◆ Exercise:
Below are records. Copy every line with "none" in it.
[[ Supplied records, beginning ]]
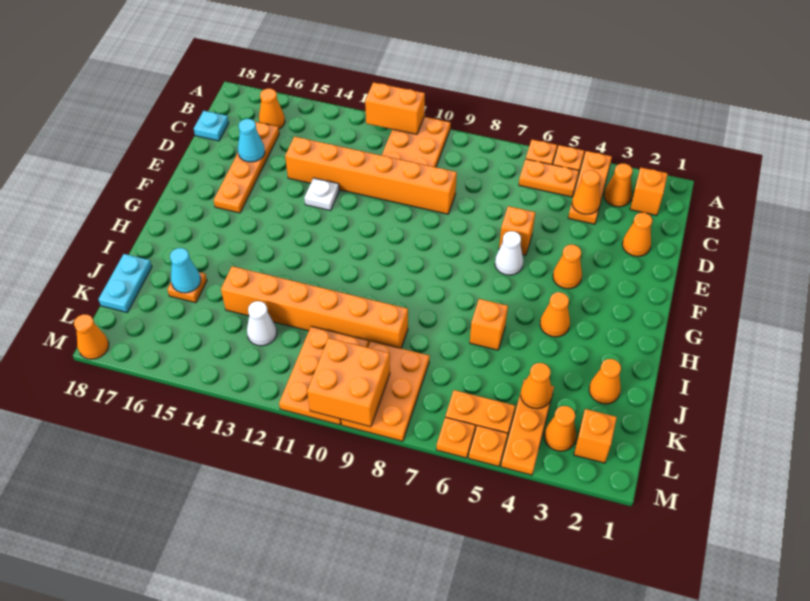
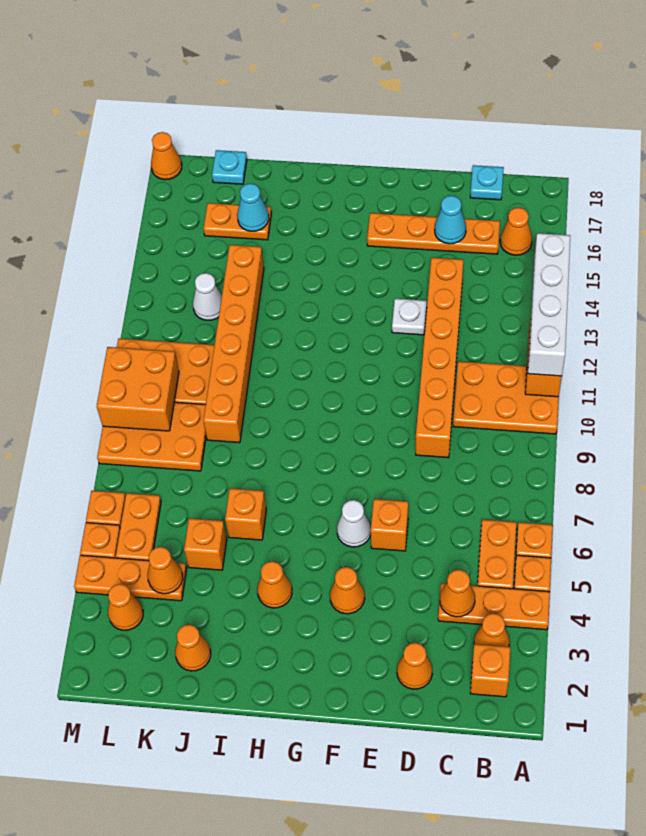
none -> white 1x4 brick [528,233,570,376]
orange 1x1 plate [167,272,207,303] -> orange 1x2 plate [203,203,271,240]
cyan 1x2 plate [99,254,152,312] -> cyan 1x1 plate [212,150,247,184]
orange 1x1 brick [574,409,617,463] -> orange 1x1 brick moved to [184,518,227,570]

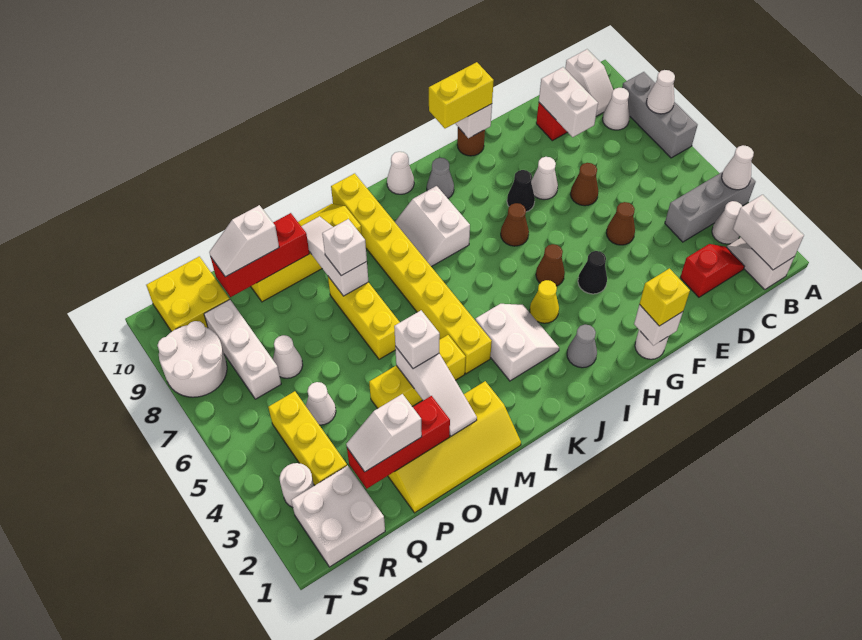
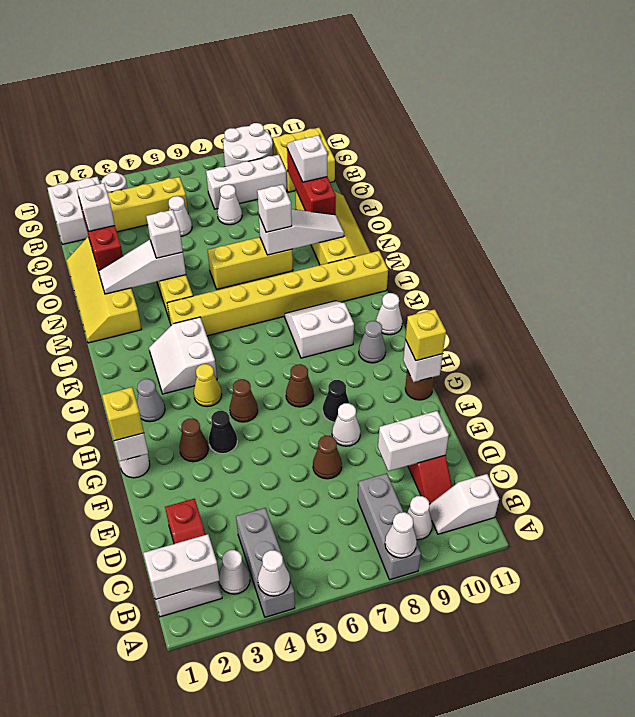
grey 1x3 brick [622,72,698,158] -> grey 1x3 brick turned to [358,473,421,580]
brown 1x1 cone [606,202,635,245] -> brown 1x1 cone moved to [179,419,208,462]
yellow 1x2 brick [429,62,494,128] -> yellow 1x1 brick [405,309,446,361]
white 2x2 slope [475,304,559,381] -> white 2x2 slope turned to [149,317,217,394]

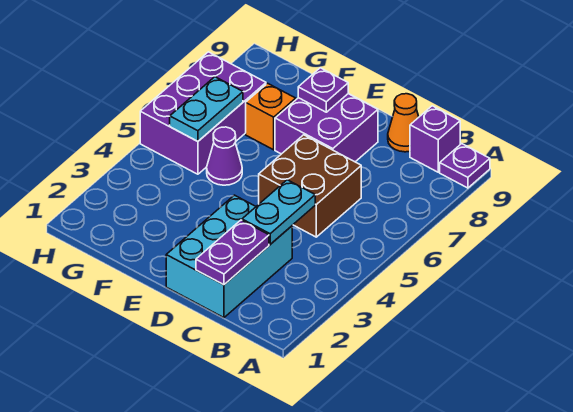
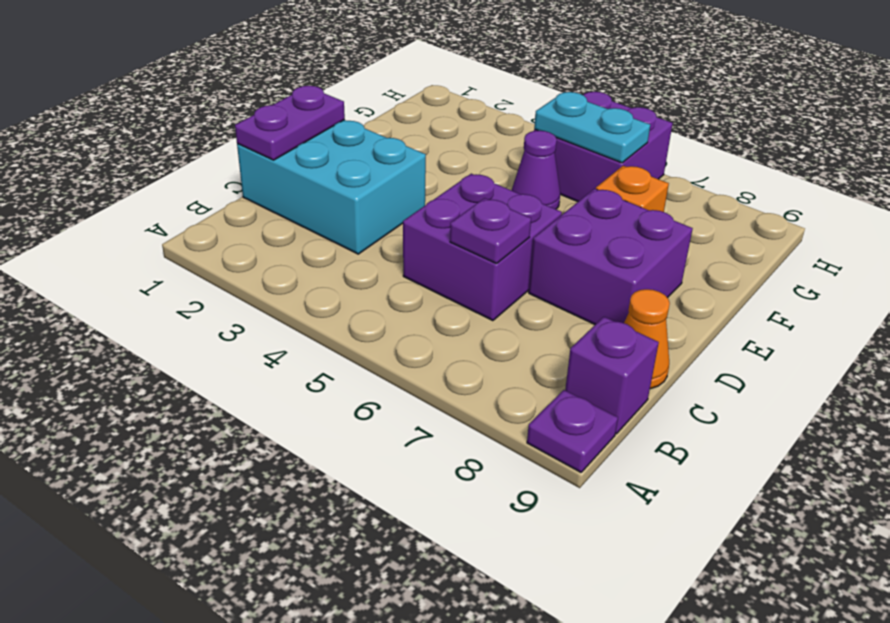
purple 1x2 plate [196,220,269,285] -> purple 1x2 plate turned to [235,86,345,160]
cyan 1x2 plate [242,180,315,244] -> none
brown 2x2 brick [259,135,361,237] -> purple 2x2 brick [403,174,562,321]
purple 1x1 plate [298,68,348,112] -> purple 1x1 plate moved to [450,198,531,264]
purple 2x3 brick [140,52,266,174] -> purple 2x2 brick [534,92,673,202]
[[ Supplied records, end ]]
◆ Solution to the problem:
none -> white 1x4 brick [528,233,570,376]
cyan 1x2 plate [242,180,315,244] -> none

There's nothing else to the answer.